What to produce:
How many lines in the material below contain the string "moved"? Answer with the number alone.

Source material:
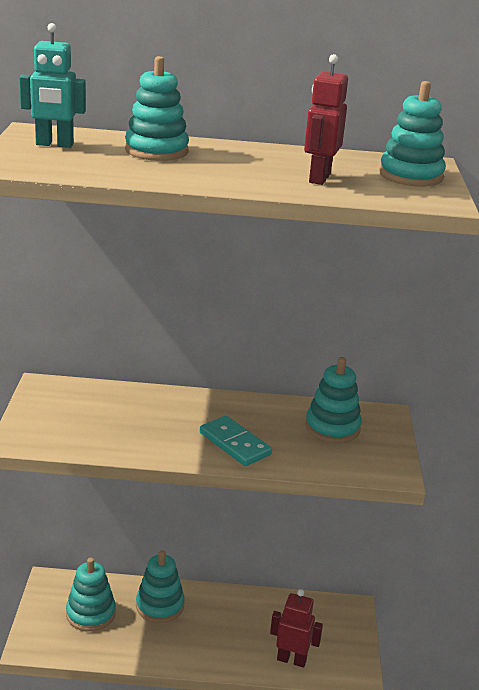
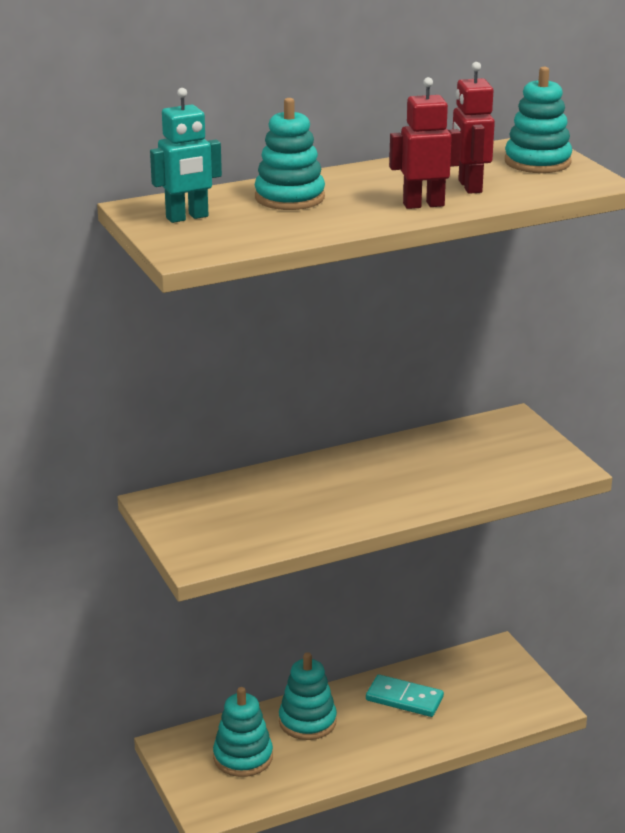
camera: 25 degrees left, 0 degrees up
turquoise domino [200,416,272,466] -> turquoise domino moved to [366,674,444,717]
red robot [270,589,323,668] -> red robot moved to [389,77,461,209]
turquoise stacking toy [305,357,362,443] -> none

Completed task:
2